▸ **EXERCISE DETAILS**
Omit the images and retype the records verbatim.

Stored items from a collection
________________________

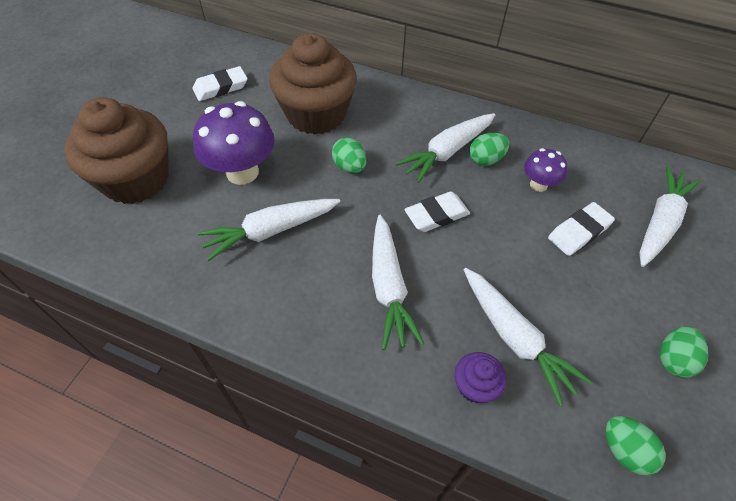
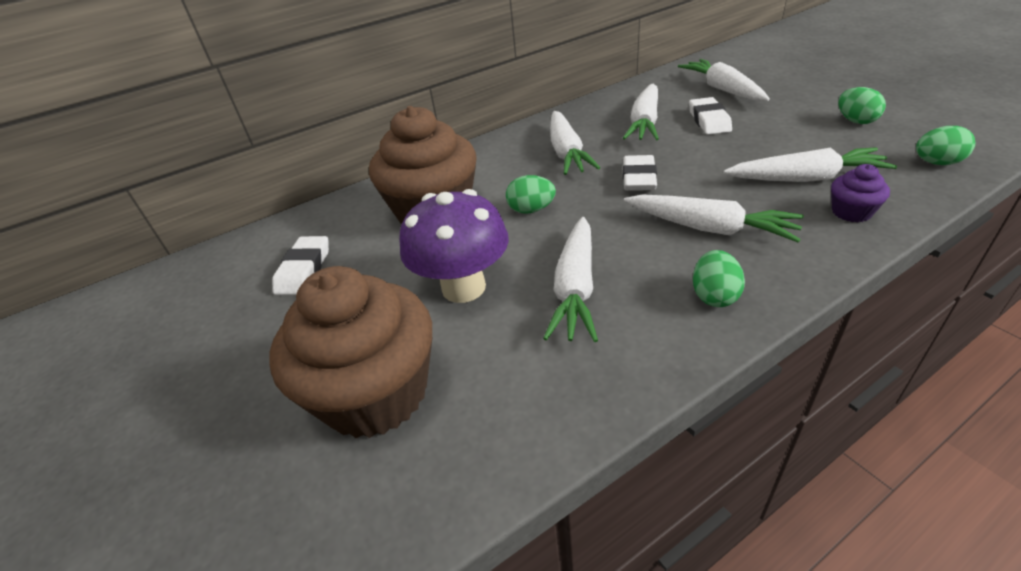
camera: 50 degrees left, 15 degrees down
green egg [469,133,509,166] -> green egg moved to [693,250,745,307]
purple mushroom [524,148,568,192] -> white carrot [623,84,659,140]

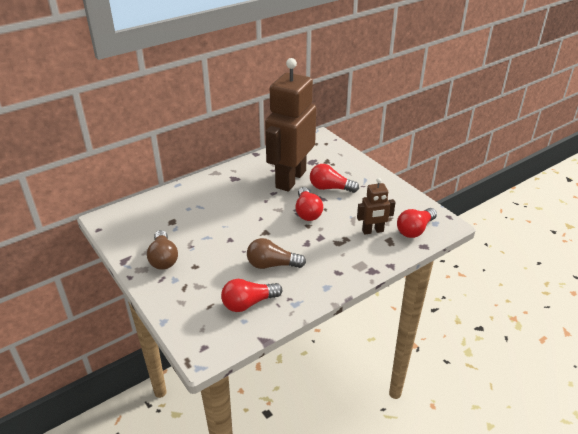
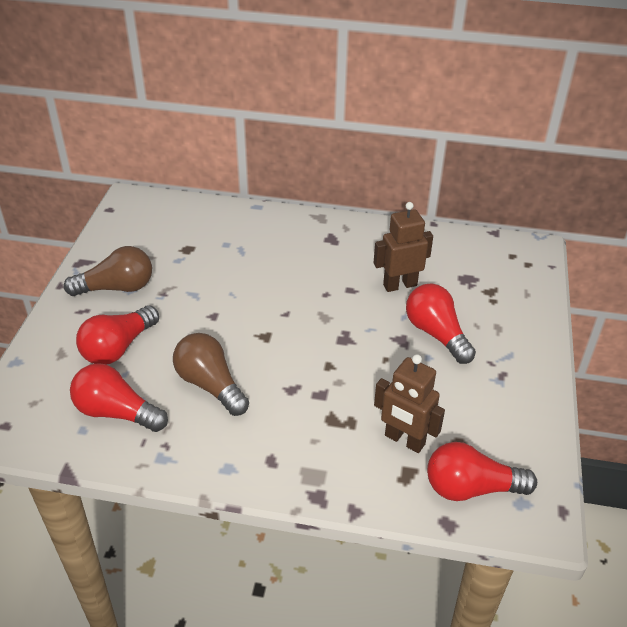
camera: 45 degrees right, 5 degrees up
brown light bulb [147,230,178,270] -> brown light bulb turned 135 degrees counterclockwise [64,246,152,296]
brown robot [265,58,316,192] -> brown robot [374,202,433,292], size x0.45
red light bulb [295,187,323,221] -> red light bulb moved to [76,305,159,364]

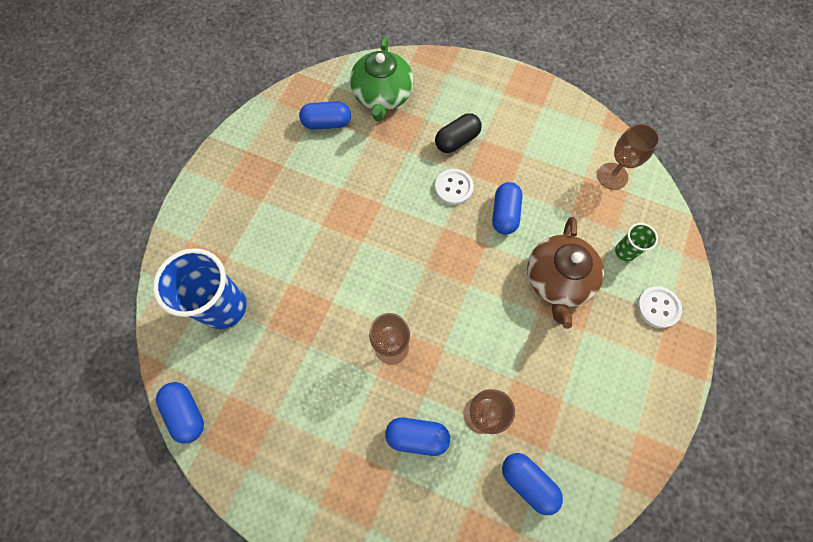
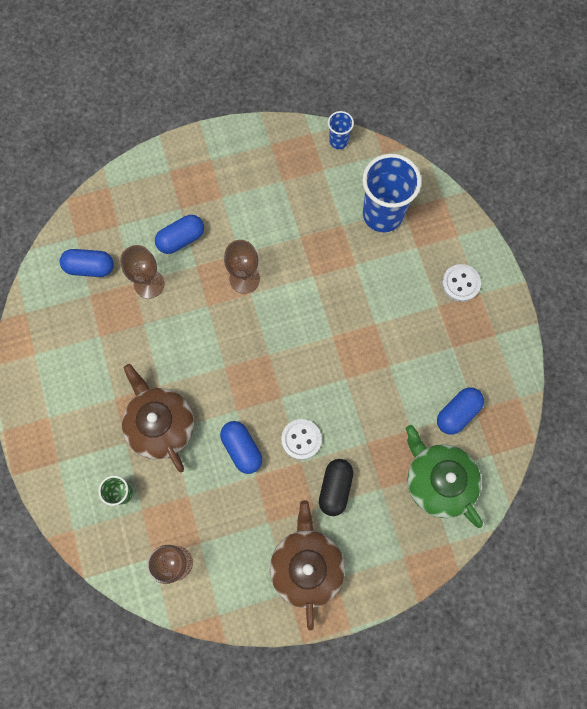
camera: 140 degrees right, 5 degrees up
blue capsule [156,382,204,444] -> blue cup [328,111,354,149]
white button [637,286,682,328] -> white button moved to [442,264,481,302]
none -> brown teapot [270,500,345,631]

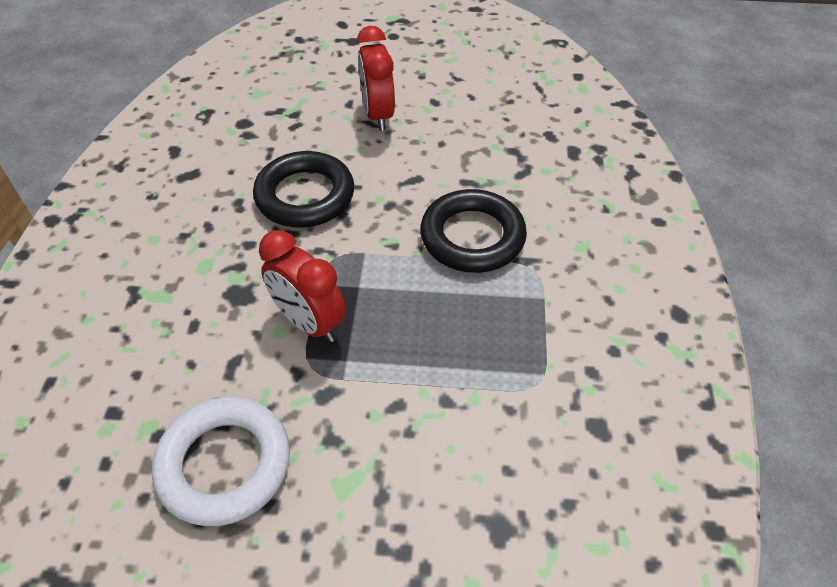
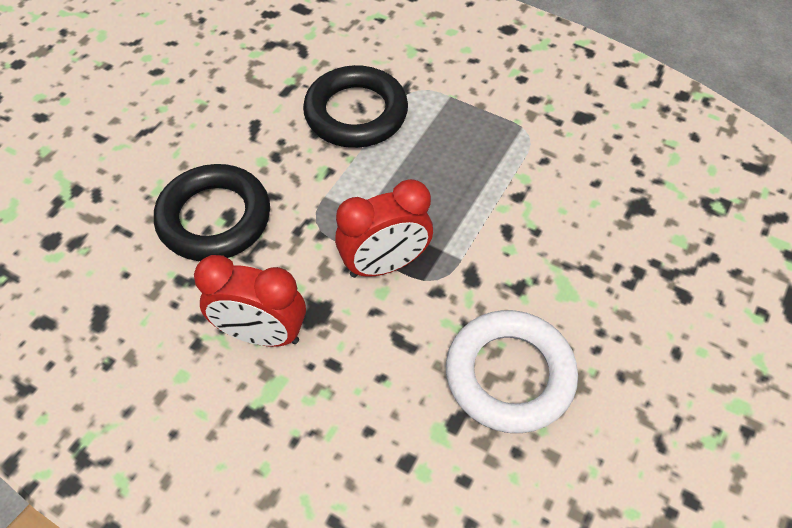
camera: 65 degrees left, 5 degrees up
red clock [357,26,395,131] -> red clock moved to [194,255,306,347]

________________________

▸ **ANSWER FOR THIS EXERCISE**
camera: 50 degrees left, 15 degrees down
green egg [469,133,509,166] -> green egg moved to [693,250,745,307]
purple mushroom [524,148,568,192] -> white carrot [623,84,659,140]

camera: 45 degrees right, 5 degrees up
brown light bulb [147,230,178,270] -> brown light bulb turned 135 degrees counterclockwise [64,246,152,296]
brown robot [265,58,316,192] -> brown robot [374,202,433,292], size x0.45
red light bulb [295,187,323,221] -> red light bulb moved to [76,305,159,364]

camera: 140 degrees right, 5 degrees up
blue capsule [156,382,204,444] -> blue cup [328,111,354,149]
white button [637,286,682,328] -> white button moved to [442,264,481,302]
none -> brown teapot [270,500,345,631]

camera: 65 degrees left, 5 degrees up
red clock [357,26,395,131] -> red clock moved to [194,255,306,347]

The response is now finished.